[Collected data]

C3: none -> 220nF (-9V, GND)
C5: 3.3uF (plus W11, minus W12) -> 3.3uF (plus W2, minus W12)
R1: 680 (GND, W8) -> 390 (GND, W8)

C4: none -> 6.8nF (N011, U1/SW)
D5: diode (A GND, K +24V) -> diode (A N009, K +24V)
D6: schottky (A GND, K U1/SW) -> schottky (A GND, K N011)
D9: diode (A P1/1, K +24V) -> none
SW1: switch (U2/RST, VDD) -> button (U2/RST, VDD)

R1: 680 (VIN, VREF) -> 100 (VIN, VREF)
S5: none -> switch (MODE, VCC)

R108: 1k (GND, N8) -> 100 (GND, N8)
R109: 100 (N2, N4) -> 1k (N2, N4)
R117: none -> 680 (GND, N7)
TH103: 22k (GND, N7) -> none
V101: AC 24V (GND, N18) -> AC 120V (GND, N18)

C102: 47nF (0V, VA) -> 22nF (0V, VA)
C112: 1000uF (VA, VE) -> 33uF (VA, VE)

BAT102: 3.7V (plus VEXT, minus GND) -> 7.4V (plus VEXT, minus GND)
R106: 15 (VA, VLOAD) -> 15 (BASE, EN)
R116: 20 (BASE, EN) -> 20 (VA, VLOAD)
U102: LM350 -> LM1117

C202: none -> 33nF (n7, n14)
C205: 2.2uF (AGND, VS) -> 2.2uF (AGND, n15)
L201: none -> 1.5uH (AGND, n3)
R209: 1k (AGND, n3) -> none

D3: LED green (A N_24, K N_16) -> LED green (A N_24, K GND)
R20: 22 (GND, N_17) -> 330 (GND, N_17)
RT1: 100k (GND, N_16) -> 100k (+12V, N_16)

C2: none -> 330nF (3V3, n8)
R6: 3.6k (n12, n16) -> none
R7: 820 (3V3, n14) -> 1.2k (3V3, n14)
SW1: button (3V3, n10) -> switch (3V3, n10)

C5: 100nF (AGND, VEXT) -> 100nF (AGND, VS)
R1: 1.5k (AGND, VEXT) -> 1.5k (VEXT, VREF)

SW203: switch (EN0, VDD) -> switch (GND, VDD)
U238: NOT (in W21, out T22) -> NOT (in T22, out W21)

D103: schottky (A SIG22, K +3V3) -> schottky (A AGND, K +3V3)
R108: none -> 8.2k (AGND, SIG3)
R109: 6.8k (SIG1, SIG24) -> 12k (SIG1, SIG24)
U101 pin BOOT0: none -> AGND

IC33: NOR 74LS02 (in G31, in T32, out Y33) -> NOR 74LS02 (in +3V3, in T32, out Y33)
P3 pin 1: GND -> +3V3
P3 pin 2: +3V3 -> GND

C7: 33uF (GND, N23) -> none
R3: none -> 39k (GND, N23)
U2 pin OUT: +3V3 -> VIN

## Problem statement
How many lines in the data above contain the string "minus"? Reply with only the number.

## Solution
2